Work request
Whenever a picture appears in the data, skip it and write out all other material exactly.

Records for the exercise

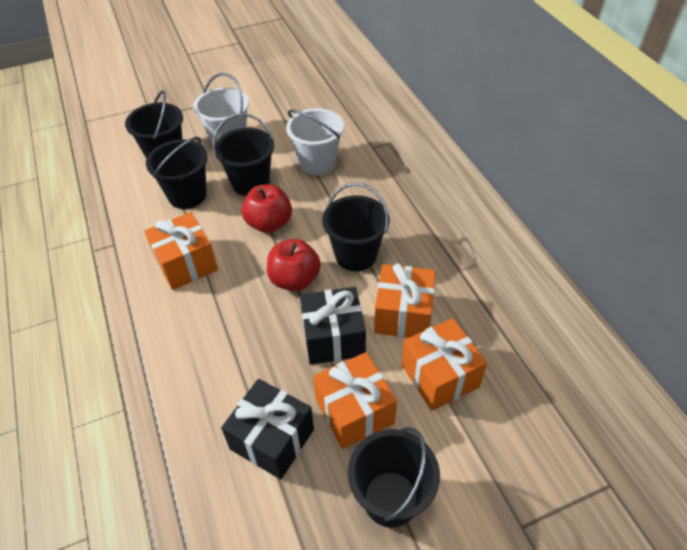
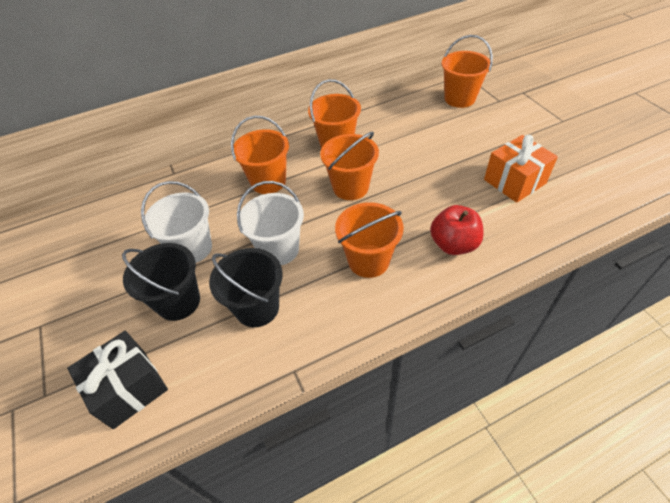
black bucket: 5 -> 2
black gift: 2 -> 1
orange bucket: 0 -> 5
orange gift: 4 -> 1
red apple: 2 -> 1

Solution to the exercise
black bucket: 5 -> 2
black gift: 2 -> 1
orange bucket: 0 -> 5
orange gift: 4 -> 1
red apple: 2 -> 1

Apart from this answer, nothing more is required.